* **WHAT THE TASK REQUIRES**
Would you transcribe the listing exactly as it stands, minus any images?

THE DATA START

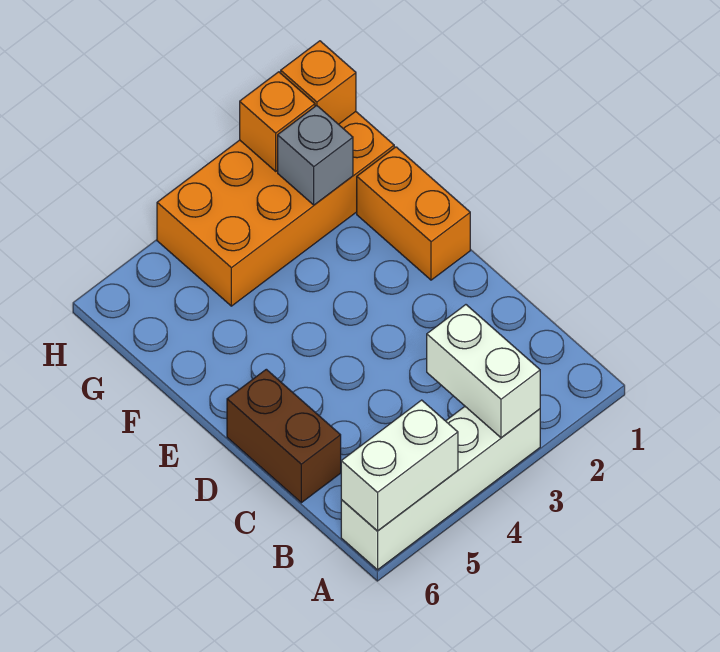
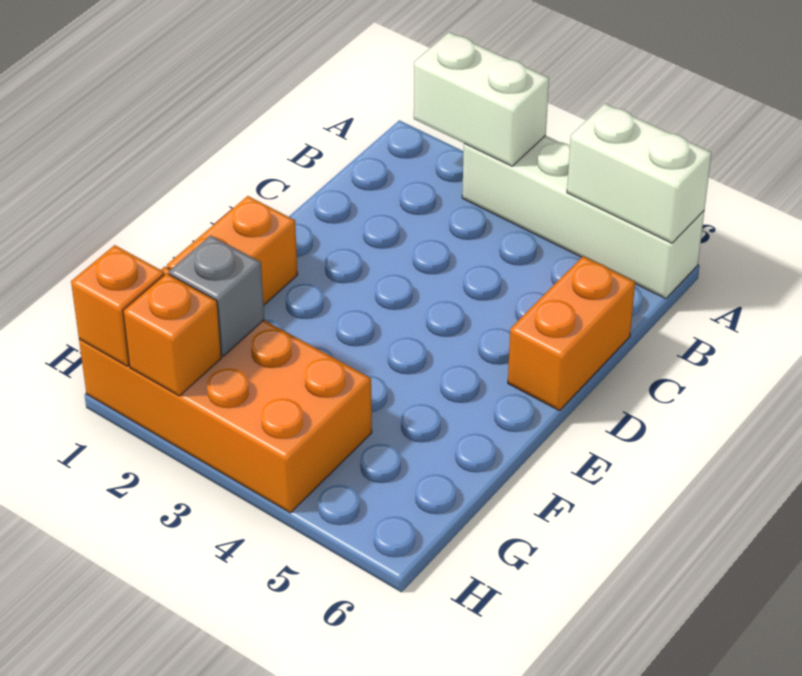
white brick A3:B3 level 2 -> white brick A2:A3 level 2
brown brick C6:D6 level 1 -> orange brick C6:D6 level 1

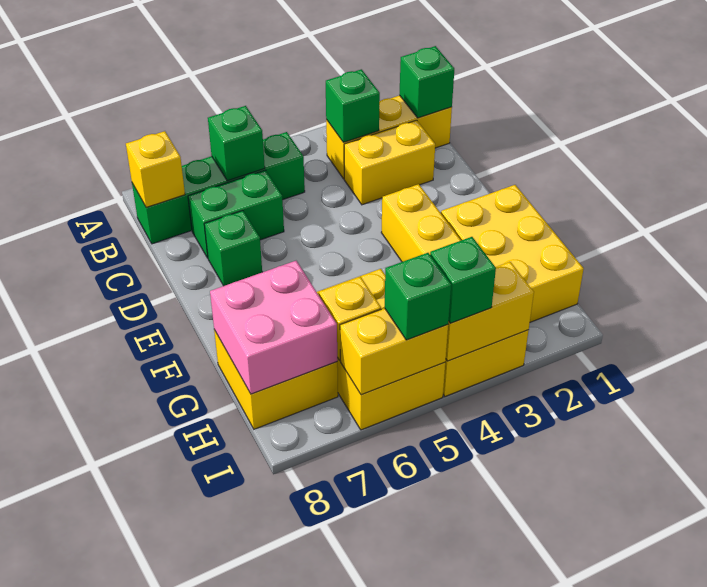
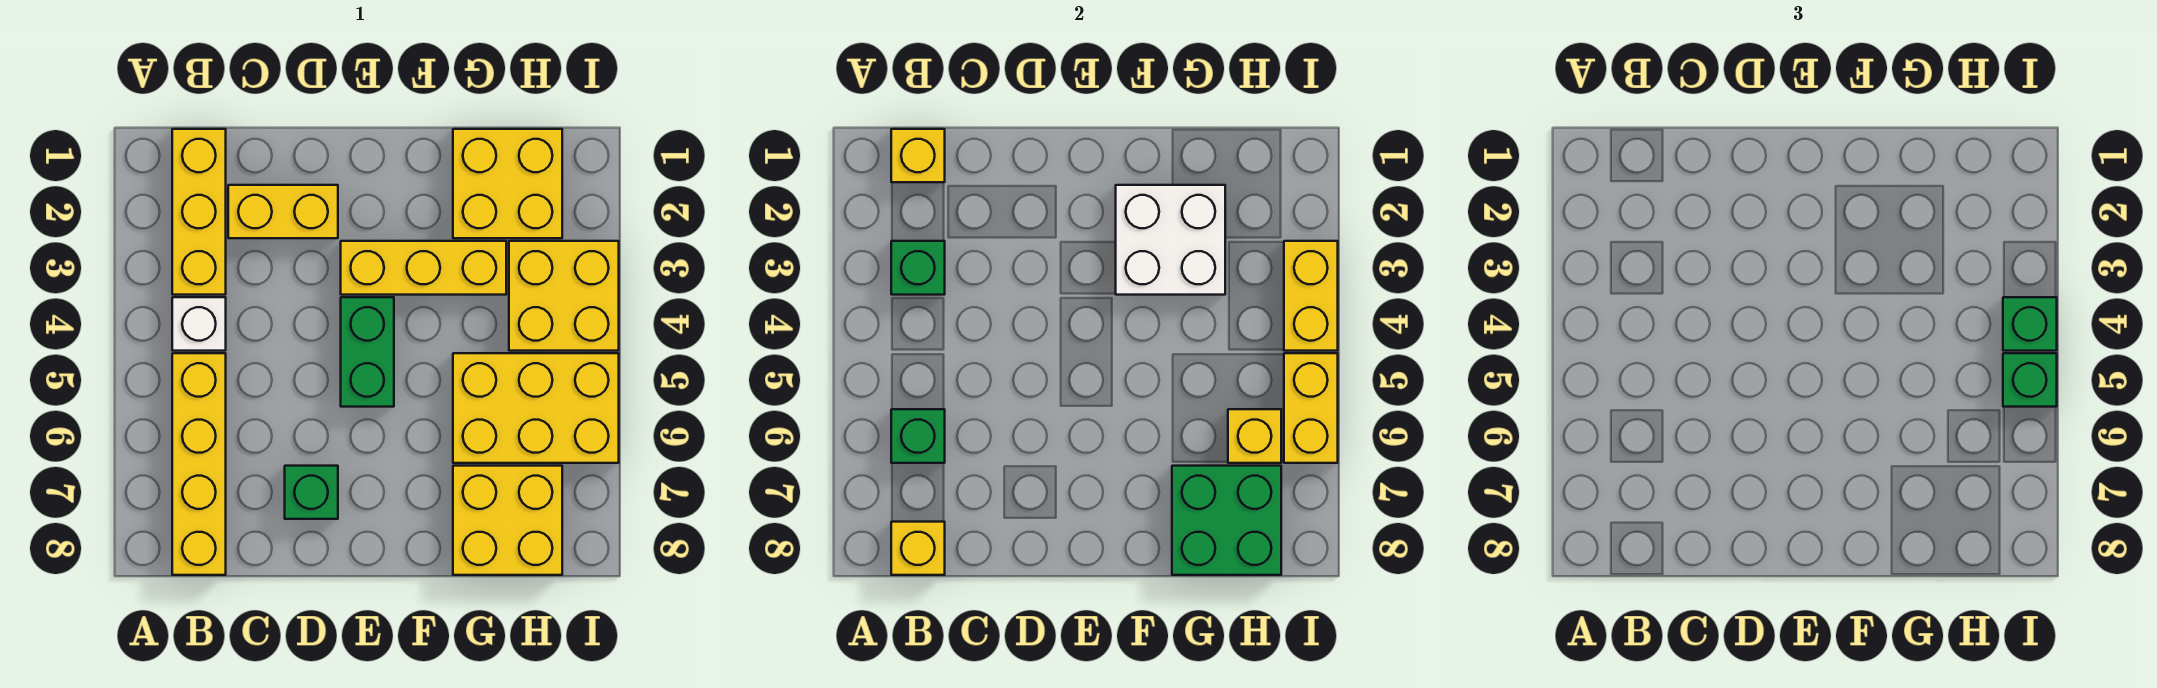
green brick B1 level 2 -> yellow brick B1 level 2
none -> white brick B4 level 1
green brick B5:B8 level 1 -> yellow brick B5:B8 level 1
yellow brick C2:C3 level 1 -> yellow brick C2:D2 level 1
green brick C6:C7 level 1 -> green brick E4:E5 level 1
yellow brick F1:H2 level 1 -> yellow brick G1:H2 level 1
none -> white brick F2:G3 level 2
pink brick G7:H8 level 2 -> green brick G7:H8 level 2

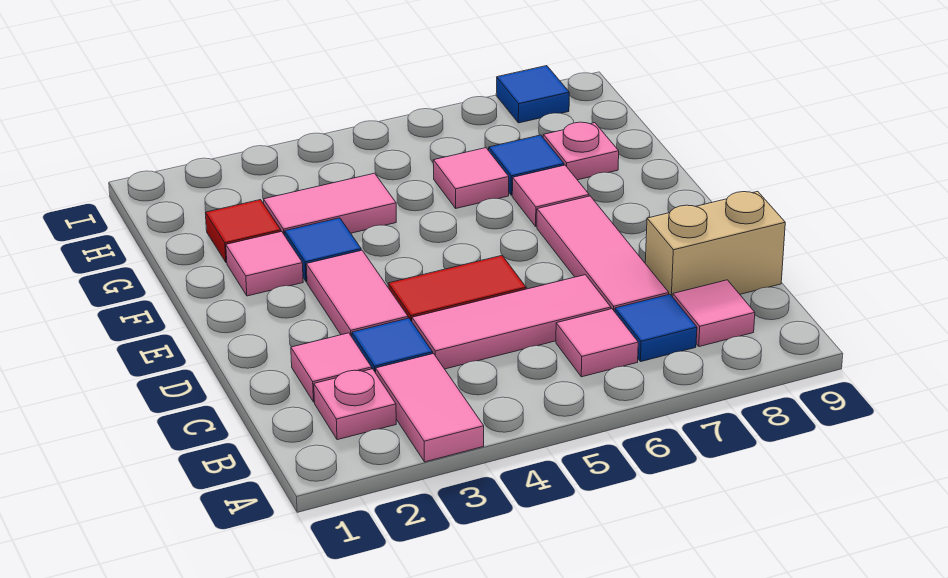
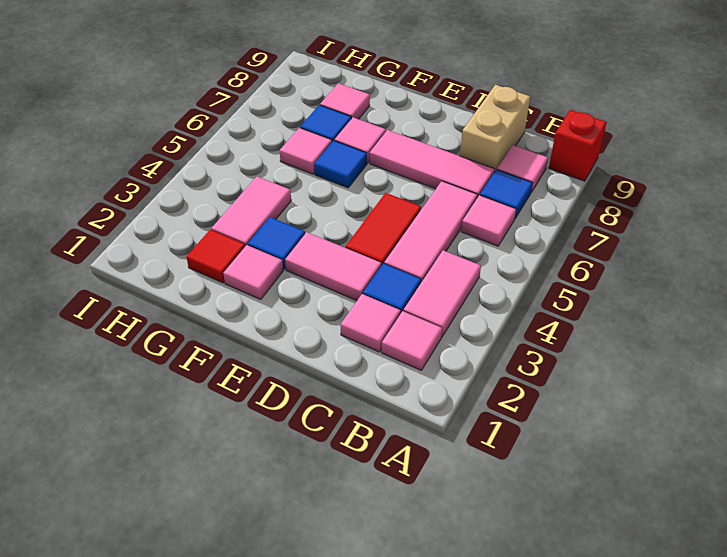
pink tile A3:B3 level 1 -> pink tile B3:B4 level 1
none -> red brick A9 level 1
pink plate B2 level 1 -> pink tile B2 level 1
pink plate G8 level 1 -> pink tile G8 level 1
blue tile I8 level 1 -> blue tile F6 level 1

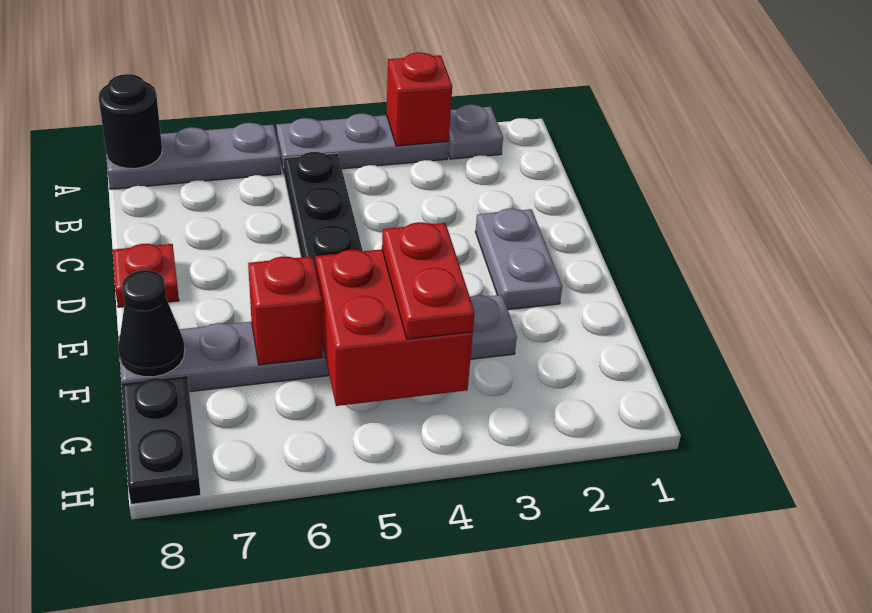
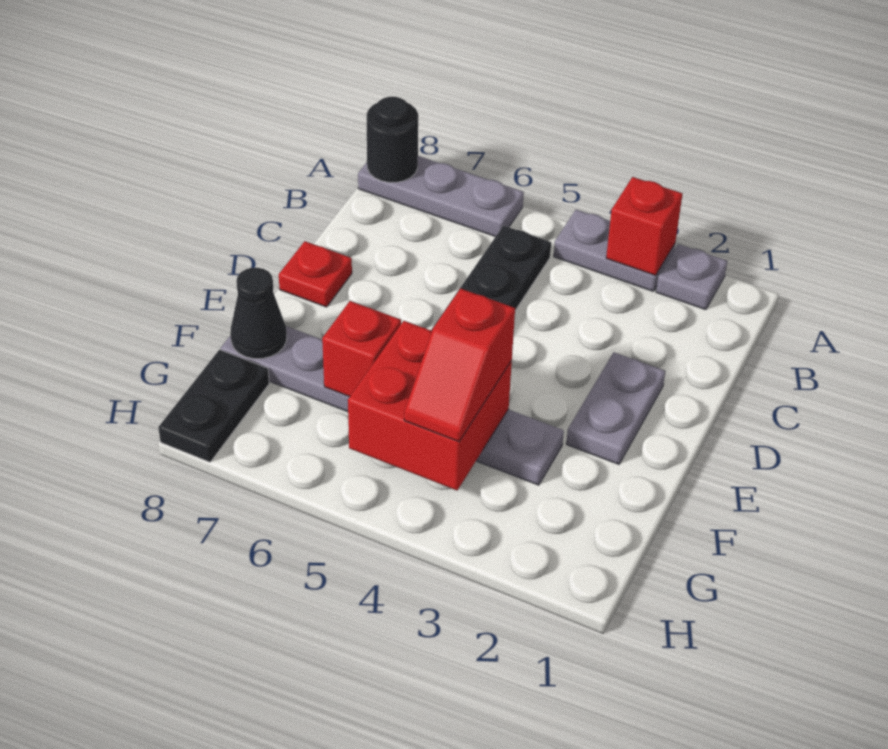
grey plate A3:A5 level 1 -> grey plate A3:A4 level 1
red plate F4:G4 level 3 -> red slope F4:G4 level 3 top F

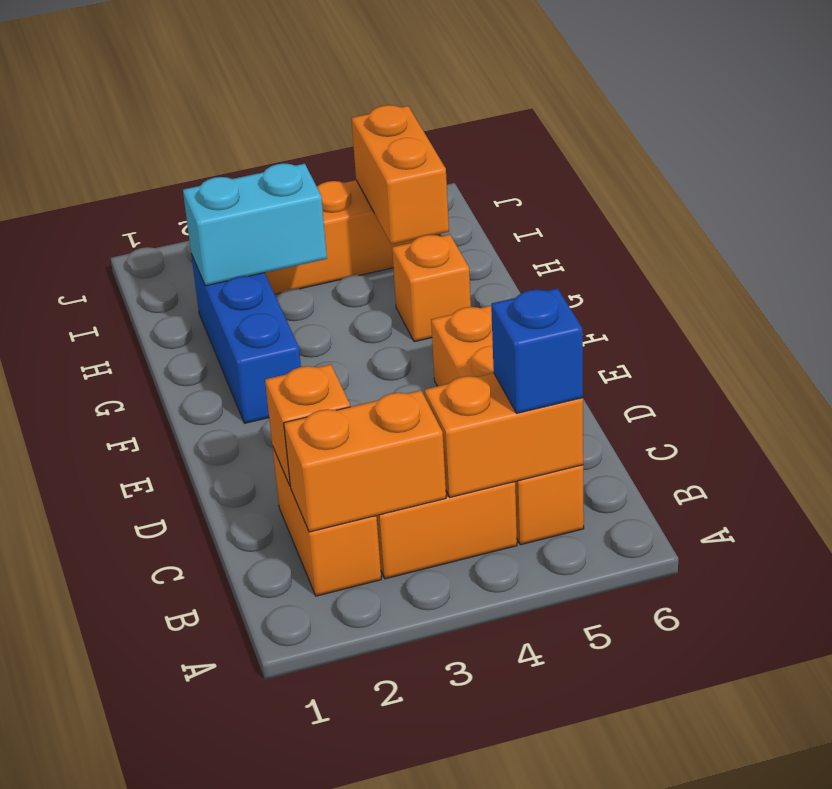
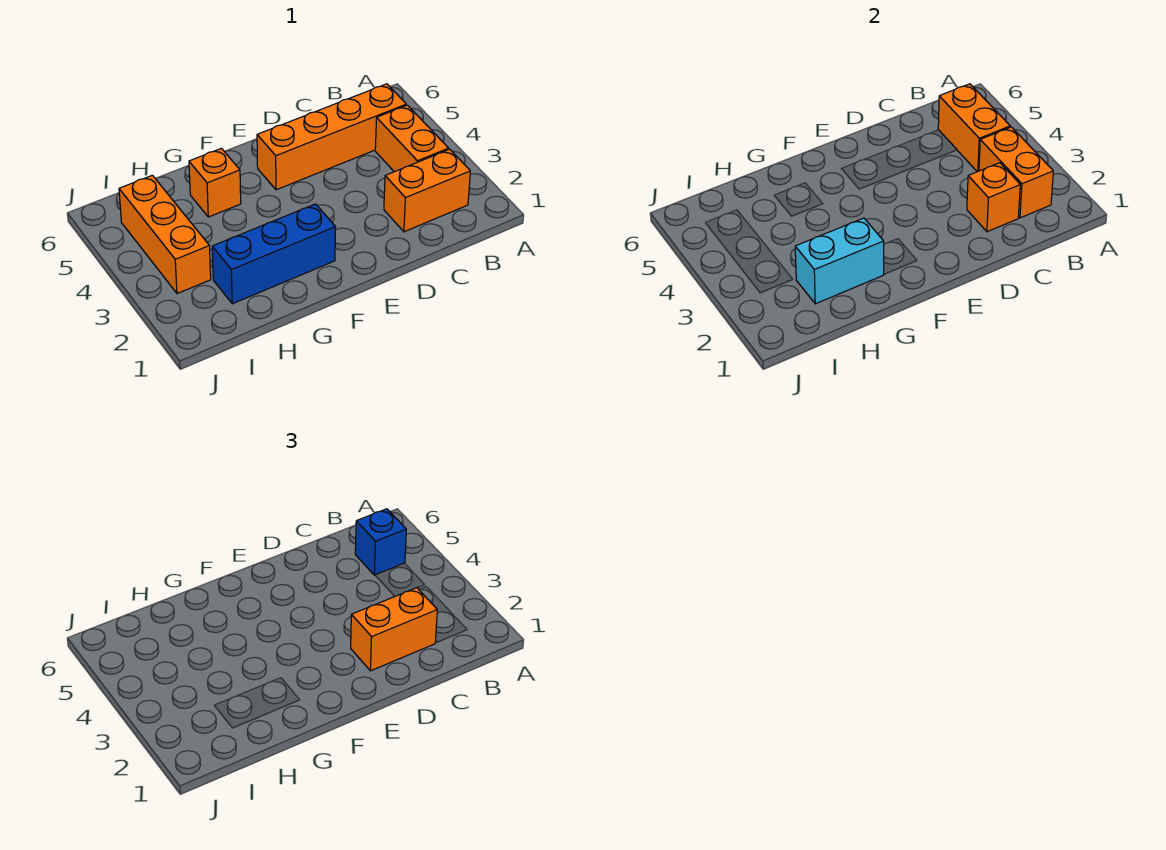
cyan brick H2:H3 level 2 -> cyan brick G2:H2 level 2
orange brick H5:I5 level 2 -> orange brick C2:D2 level 3

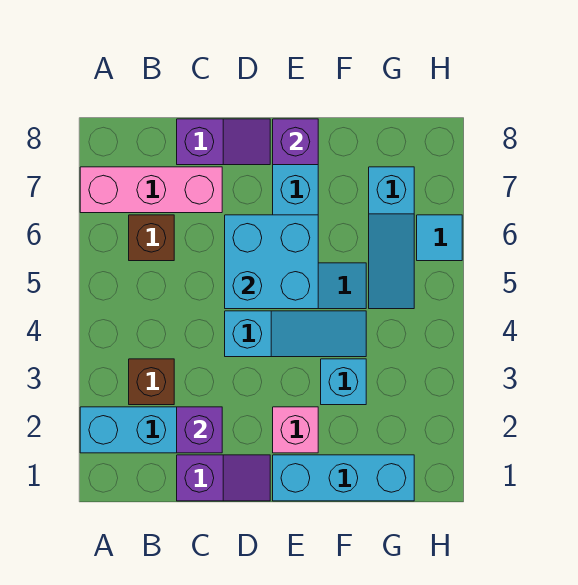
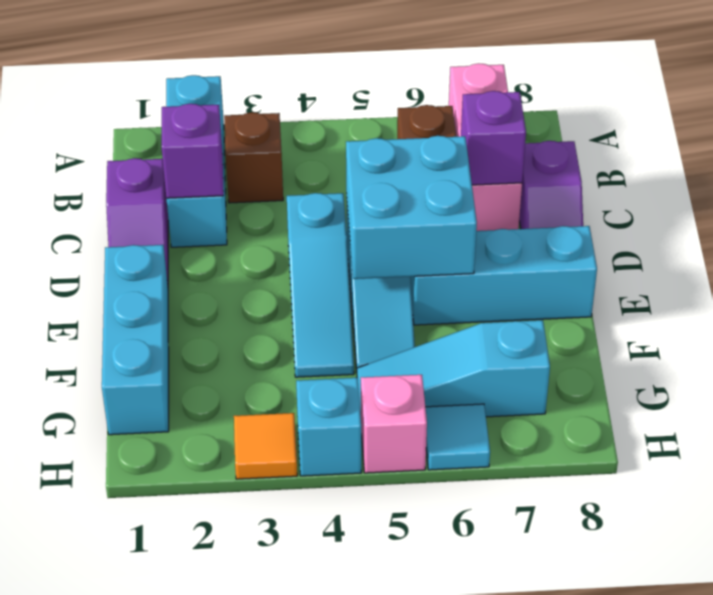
pink brick E2 level 1 -> pink brick H5 level 1
purple brick E8 level 2 -> purple brick C7 level 2
cyan brick F3 level 1 -> cyan brick H4 level 1
none -> orange tile H3 level 1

THE DATA END

* **ANSWER TO THIS EXERCISE**
white brick A3:B3 level 2 -> white brick A2:A3 level 2
brown brick C6:D6 level 1 -> orange brick C6:D6 level 1

green brick B1 level 2 -> yellow brick B1 level 2
none -> white brick B4 level 1
green brick B5:B8 level 1 -> yellow brick B5:B8 level 1
yellow brick C2:C3 level 1 -> yellow brick C2:D2 level 1
green brick C6:C7 level 1 -> green brick E4:E5 level 1
yellow brick F1:H2 level 1 -> yellow brick G1:H2 level 1
none -> white brick F2:G3 level 2
pink brick G7:H8 level 2 -> green brick G7:H8 level 2

pink tile A3:B3 level 1 -> pink tile B3:B4 level 1
none -> red brick A9 level 1
pink plate B2 level 1 -> pink tile B2 level 1
pink plate G8 level 1 -> pink tile G8 level 1
blue tile I8 level 1 -> blue tile F6 level 1

grey plate A3:A5 level 1 -> grey plate A3:A4 level 1
red plate F4:G4 level 3 -> red slope F4:G4 level 3 top F

cyan brick H2:H3 level 2 -> cyan brick G2:H2 level 2
orange brick H5:I5 level 2 -> orange brick C2:D2 level 3

pink brick E2 level 1 -> pink brick H5 level 1
purple brick E8 level 2 -> purple brick C7 level 2
cyan brick F3 level 1 -> cyan brick H4 level 1
none -> orange tile H3 level 1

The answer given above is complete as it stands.